Before-and-after change data
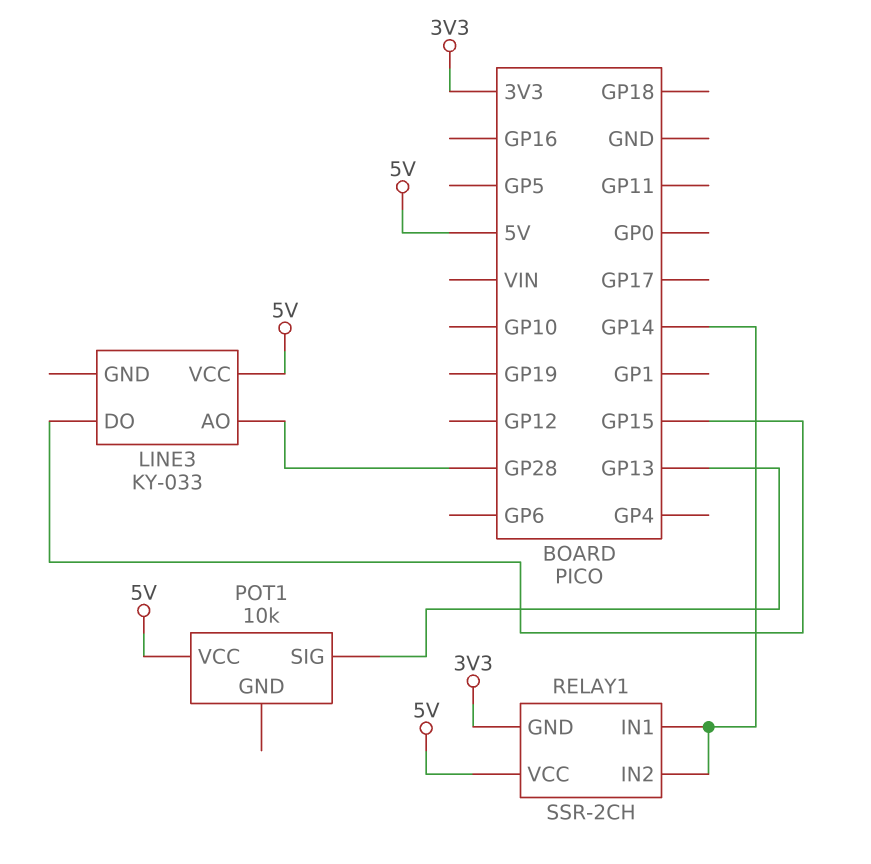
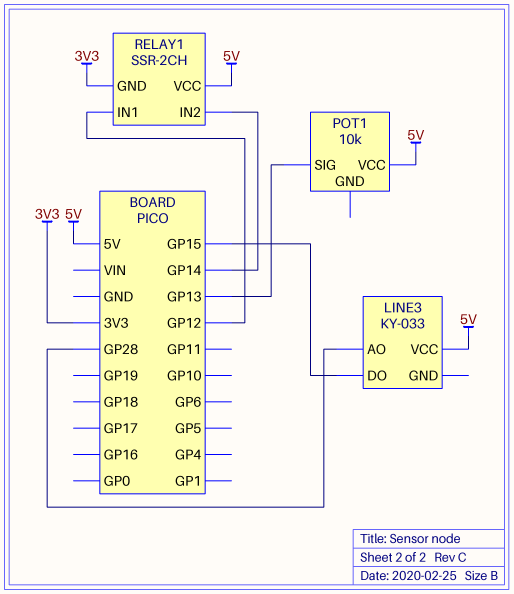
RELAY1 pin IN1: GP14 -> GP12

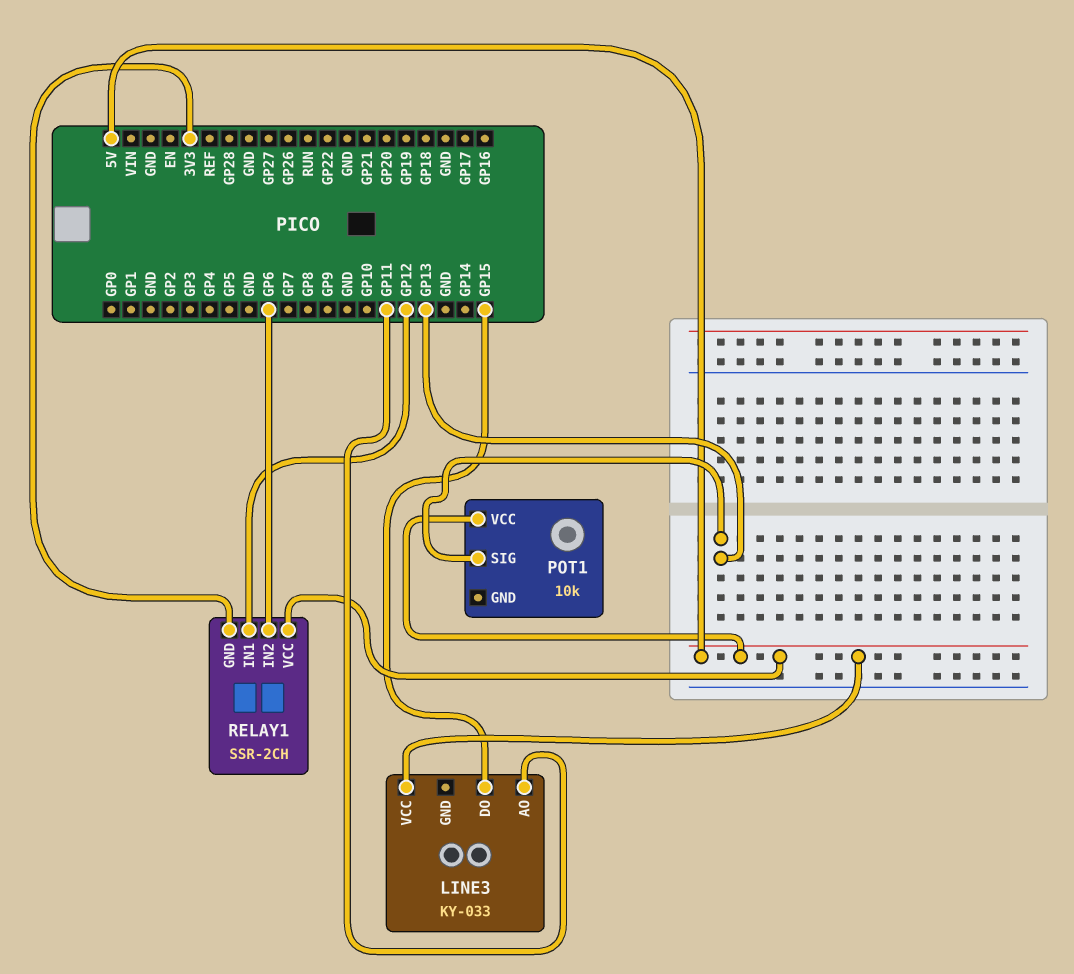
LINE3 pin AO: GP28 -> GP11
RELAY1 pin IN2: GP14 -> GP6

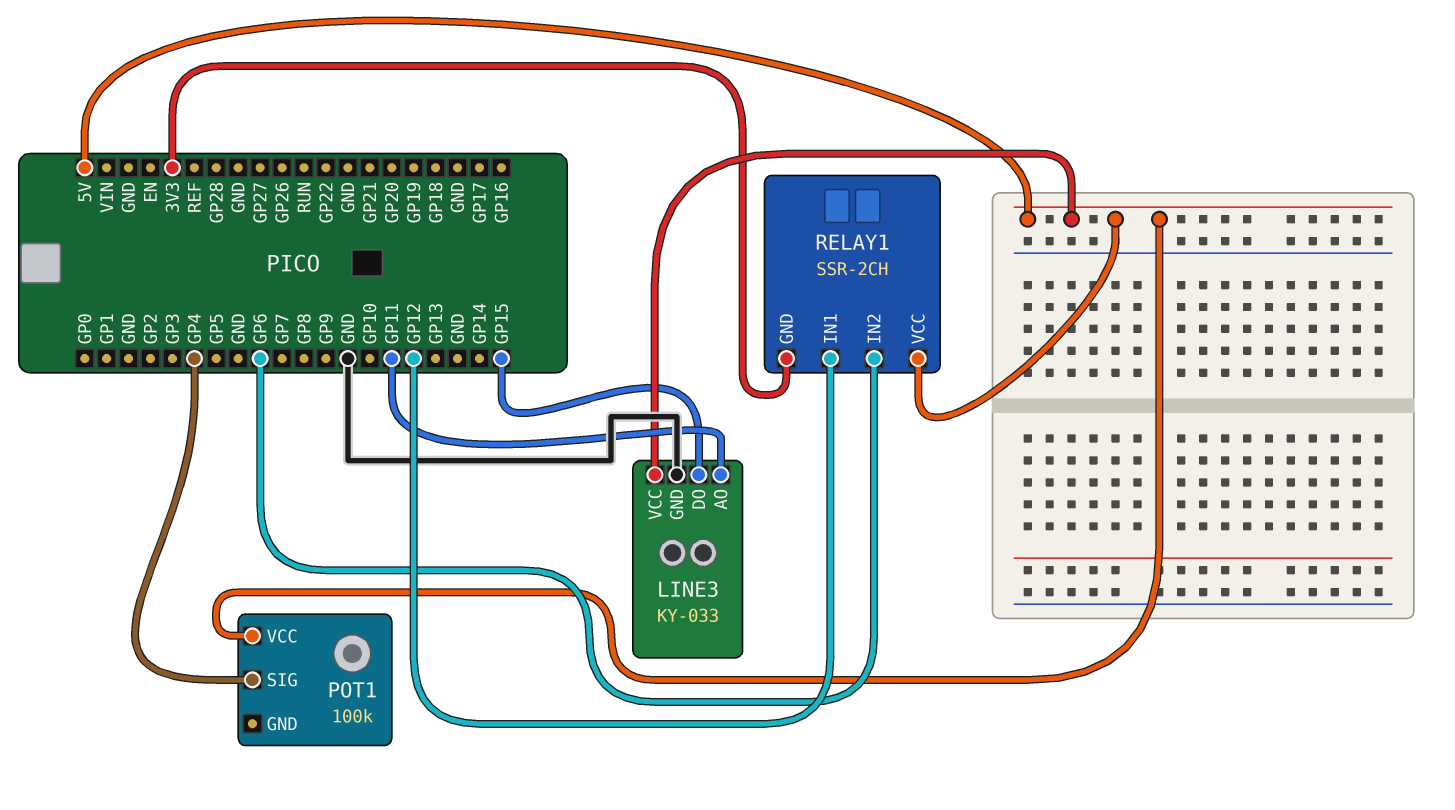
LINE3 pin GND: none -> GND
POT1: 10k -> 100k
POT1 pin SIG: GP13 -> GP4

Exercise directions
In the copy, include exactly the lines from the one with "RELAY1 pin IN2: GP14 -> GP6" through the final line of the data, both ends included, and no pictures.

Written reply
RELAY1 pin IN2: GP14 -> GP6

LINE3 pin GND: none -> GND
POT1: 10k -> 100k
POT1 pin SIG: GP13 -> GP4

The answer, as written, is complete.